What is being asked => Please count how many lines below contain the word "spinning" and give nothing but that figure.

Data for the task =>
┏━━
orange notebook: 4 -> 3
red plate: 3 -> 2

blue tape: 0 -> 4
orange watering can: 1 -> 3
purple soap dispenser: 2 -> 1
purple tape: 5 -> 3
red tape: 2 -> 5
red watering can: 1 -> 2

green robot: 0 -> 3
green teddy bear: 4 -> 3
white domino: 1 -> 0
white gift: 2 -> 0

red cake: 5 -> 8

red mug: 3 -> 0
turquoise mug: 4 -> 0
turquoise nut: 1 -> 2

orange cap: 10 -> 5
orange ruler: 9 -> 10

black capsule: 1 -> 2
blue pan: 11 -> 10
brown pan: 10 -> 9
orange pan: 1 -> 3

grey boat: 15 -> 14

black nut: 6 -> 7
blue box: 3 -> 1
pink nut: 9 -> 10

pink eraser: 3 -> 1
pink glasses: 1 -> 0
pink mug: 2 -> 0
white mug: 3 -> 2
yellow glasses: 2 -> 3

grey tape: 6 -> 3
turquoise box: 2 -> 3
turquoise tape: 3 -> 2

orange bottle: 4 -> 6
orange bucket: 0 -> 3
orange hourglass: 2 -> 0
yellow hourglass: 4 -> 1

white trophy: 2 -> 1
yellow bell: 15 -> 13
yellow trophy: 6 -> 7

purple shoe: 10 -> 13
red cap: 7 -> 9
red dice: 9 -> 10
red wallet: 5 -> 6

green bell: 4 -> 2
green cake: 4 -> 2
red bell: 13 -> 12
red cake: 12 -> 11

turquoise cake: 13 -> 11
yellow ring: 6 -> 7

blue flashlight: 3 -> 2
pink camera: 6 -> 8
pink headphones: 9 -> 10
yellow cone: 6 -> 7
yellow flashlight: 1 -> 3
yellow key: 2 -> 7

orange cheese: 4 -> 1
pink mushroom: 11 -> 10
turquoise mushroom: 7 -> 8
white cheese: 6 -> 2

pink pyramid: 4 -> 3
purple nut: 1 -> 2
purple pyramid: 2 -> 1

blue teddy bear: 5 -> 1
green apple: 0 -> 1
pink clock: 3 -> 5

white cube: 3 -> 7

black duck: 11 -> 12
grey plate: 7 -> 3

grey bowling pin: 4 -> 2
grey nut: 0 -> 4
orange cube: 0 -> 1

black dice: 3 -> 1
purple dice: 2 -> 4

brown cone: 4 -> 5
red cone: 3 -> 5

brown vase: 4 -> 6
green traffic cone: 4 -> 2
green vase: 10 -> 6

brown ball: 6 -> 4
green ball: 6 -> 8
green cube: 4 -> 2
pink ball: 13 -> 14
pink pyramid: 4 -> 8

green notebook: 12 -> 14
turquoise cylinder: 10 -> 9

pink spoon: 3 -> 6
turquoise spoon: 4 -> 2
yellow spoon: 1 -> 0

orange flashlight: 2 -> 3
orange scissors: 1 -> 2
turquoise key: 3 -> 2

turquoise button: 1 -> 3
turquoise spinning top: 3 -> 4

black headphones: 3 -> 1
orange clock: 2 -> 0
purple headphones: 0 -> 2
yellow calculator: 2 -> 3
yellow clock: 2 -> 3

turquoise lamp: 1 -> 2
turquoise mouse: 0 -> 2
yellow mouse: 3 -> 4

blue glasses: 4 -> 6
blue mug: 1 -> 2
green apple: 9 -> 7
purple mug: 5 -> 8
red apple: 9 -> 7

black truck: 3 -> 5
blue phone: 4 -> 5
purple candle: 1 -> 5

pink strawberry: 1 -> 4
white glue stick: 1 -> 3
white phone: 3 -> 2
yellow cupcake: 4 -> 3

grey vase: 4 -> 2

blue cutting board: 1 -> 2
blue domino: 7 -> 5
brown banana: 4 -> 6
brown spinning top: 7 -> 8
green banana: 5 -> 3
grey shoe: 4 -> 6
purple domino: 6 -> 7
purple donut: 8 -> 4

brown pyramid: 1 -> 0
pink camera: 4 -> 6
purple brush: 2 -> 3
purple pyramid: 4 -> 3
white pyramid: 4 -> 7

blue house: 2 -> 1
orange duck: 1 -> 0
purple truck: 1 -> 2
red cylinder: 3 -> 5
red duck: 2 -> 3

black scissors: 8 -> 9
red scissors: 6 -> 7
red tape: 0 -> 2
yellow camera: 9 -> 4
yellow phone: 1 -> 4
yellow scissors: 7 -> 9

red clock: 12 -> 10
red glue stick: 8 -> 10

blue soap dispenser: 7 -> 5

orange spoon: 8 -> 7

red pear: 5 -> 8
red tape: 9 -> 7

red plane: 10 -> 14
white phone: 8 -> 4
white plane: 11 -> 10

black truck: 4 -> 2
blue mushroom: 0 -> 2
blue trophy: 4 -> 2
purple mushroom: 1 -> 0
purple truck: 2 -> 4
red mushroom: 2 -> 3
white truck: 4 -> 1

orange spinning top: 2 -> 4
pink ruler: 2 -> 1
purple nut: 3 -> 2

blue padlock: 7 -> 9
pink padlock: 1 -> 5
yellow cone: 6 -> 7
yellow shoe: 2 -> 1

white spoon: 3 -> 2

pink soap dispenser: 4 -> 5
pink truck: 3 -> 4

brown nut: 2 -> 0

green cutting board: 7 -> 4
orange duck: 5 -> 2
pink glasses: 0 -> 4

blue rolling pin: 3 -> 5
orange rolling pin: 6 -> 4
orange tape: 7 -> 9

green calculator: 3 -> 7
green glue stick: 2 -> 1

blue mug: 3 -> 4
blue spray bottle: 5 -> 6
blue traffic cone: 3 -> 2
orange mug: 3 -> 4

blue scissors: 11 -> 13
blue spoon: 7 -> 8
┗━━
Solution to this exercise => 3